▸ **Exercise**
In the data that follows, find the line with "TEMP3 pin VCC: none -> 5V"; transcribe it, every later line up to the one with "AUDIO pin BUSY: A6 -> B0", and that line as well, exactly and with no others.

● ● ● ● ●

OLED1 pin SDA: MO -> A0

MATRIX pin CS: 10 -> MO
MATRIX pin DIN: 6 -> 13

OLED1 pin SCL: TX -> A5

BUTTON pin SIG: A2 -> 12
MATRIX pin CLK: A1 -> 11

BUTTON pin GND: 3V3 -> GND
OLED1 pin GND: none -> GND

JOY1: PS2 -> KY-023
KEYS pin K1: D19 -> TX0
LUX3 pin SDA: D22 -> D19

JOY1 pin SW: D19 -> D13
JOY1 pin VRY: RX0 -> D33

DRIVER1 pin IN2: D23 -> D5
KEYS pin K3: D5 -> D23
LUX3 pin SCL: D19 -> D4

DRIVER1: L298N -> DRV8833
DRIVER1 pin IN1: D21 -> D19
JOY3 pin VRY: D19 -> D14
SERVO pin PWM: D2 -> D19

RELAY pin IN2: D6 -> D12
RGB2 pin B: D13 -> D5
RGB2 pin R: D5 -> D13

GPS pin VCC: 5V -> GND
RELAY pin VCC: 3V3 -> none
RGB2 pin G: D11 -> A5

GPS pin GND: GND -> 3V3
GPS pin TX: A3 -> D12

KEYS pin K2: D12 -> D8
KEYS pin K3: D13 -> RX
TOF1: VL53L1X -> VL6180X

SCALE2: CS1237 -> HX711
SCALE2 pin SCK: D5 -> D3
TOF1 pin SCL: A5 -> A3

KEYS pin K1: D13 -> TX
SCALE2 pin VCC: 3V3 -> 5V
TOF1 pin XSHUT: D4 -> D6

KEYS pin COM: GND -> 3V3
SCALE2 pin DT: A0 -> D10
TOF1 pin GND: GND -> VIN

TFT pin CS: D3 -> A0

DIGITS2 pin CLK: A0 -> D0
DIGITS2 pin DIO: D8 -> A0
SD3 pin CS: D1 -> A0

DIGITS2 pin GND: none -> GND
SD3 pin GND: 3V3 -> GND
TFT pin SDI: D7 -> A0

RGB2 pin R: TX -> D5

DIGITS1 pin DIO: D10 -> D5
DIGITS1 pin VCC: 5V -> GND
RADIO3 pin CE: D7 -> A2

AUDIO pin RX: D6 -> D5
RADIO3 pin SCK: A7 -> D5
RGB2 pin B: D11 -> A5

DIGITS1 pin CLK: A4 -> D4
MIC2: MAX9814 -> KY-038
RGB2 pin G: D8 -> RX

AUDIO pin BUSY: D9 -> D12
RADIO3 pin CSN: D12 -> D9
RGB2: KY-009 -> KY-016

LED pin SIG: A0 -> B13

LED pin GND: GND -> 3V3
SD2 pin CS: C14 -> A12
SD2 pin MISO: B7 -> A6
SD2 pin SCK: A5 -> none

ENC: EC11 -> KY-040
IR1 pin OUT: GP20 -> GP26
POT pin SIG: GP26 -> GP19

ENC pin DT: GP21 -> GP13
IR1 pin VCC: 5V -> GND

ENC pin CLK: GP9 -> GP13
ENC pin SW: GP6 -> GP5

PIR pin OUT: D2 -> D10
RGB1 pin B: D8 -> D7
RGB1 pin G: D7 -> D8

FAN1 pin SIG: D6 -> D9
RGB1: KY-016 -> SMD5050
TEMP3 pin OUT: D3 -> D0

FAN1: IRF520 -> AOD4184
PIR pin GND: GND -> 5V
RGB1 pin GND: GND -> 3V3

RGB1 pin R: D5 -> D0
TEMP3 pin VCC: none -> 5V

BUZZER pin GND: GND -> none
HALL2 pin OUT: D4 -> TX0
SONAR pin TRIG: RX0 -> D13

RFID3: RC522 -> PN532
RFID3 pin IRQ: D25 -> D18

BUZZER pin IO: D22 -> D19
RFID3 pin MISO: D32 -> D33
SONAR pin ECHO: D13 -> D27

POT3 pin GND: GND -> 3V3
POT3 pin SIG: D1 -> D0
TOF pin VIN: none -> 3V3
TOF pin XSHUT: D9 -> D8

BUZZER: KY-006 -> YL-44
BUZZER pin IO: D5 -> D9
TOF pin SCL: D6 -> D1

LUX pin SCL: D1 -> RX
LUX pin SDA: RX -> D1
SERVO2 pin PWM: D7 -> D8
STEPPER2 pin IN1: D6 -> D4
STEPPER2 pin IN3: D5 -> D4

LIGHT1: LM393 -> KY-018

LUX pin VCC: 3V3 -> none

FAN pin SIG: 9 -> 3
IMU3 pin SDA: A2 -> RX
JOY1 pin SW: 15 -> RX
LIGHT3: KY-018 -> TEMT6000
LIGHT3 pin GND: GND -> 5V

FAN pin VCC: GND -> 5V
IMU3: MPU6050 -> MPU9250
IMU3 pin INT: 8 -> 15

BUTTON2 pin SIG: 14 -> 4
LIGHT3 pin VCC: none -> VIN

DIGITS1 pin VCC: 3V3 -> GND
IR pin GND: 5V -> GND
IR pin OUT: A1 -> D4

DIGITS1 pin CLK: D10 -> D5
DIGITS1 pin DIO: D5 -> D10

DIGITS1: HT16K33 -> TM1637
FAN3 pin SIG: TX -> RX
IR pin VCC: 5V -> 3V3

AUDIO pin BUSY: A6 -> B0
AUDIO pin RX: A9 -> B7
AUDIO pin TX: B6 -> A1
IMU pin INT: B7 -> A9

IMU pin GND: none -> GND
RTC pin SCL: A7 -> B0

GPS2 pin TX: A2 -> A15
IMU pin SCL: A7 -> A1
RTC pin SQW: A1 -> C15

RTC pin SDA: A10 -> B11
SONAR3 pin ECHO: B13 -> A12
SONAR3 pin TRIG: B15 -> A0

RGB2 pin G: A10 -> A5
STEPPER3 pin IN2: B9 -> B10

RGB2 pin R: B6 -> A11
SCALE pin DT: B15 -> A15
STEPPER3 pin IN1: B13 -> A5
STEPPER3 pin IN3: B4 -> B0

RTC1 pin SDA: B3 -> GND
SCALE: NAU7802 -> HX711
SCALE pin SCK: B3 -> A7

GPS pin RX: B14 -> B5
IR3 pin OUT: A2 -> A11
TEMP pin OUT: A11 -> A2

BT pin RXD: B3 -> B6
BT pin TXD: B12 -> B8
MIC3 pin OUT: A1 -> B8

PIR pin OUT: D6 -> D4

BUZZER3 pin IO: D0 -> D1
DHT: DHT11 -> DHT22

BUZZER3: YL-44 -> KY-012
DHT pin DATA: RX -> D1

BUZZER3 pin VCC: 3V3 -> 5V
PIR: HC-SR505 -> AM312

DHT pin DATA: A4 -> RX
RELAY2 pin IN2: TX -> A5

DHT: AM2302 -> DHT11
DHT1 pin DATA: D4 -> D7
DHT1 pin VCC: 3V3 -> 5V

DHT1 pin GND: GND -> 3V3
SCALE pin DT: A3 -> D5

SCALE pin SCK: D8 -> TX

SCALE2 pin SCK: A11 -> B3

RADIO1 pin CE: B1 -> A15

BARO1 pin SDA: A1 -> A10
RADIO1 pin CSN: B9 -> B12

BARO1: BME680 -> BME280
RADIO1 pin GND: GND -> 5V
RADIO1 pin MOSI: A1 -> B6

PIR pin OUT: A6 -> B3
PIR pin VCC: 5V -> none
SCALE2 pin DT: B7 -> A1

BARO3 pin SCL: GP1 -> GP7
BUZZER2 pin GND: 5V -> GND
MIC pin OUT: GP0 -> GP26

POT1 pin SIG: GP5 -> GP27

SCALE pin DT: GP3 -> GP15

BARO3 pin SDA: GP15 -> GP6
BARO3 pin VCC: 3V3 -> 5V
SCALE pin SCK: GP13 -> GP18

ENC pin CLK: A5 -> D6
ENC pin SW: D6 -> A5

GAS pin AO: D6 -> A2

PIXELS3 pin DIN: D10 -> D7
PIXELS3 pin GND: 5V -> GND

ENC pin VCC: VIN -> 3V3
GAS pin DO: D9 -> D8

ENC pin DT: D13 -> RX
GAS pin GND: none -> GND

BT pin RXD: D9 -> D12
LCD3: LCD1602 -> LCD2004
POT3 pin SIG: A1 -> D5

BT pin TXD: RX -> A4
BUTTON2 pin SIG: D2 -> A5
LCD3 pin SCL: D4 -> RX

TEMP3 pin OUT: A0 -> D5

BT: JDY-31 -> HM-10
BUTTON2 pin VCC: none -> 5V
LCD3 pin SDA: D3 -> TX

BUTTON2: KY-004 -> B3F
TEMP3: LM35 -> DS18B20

● ● ● ● ●

▸ **Result of this exercise**
TEMP3 pin VCC: none -> 5V

BUZZER pin GND: GND -> none
HALL2 pin OUT: D4 -> TX0
SONAR pin TRIG: RX0 -> D13

RFID3: RC522 -> PN532
RFID3 pin IRQ: D25 -> D18

BUZZER pin IO: D22 -> D19
RFID3 pin MISO: D32 -> D33
SONAR pin ECHO: D13 -> D27

POT3 pin GND: GND -> 3V3
POT3 pin SIG: D1 -> D0
TOF pin VIN: none -> 3V3
TOF pin XSHUT: D9 -> D8

BUZZER: KY-006 -> YL-44
BUZZER pin IO: D5 -> D9
TOF pin SCL: D6 -> D1

LUX pin SCL: D1 -> RX
LUX pin SDA: RX -> D1
SERVO2 pin PWM: D7 -> D8
STEPPER2 pin IN1: D6 -> D4
STEPPER2 pin IN3: D5 -> D4

LIGHT1: LM393 -> KY-018

LUX pin VCC: 3V3 -> none

FAN pin SIG: 9 -> 3
IMU3 pin SDA: A2 -> RX
JOY1 pin SW: 15 -> RX
LIGHT3: KY-018 -> TEMT6000
LIGHT3 pin GND: GND -> 5V

FAN pin VCC: GND -> 5V
IMU3: MPU6050 -> MPU9250
IMU3 pin INT: 8 -> 15

BUTTON2 pin SIG: 14 -> 4
LIGHT3 pin VCC: none -> VIN

DIGITS1 pin VCC: 3V3 -> GND
IR pin GND: 5V -> GND
IR pin OUT: A1 -> D4

DIGITS1 pin CLK: D10 -> D5
DIGITS1 pin DIO: D5 -> D10

DIGITS1: HT16K33 -> TM1637
FAN3 pin SIG: TX -> RX
IR pin VCC: 5V -> 3V3

AUDIO pin BUSY: A6 -> B0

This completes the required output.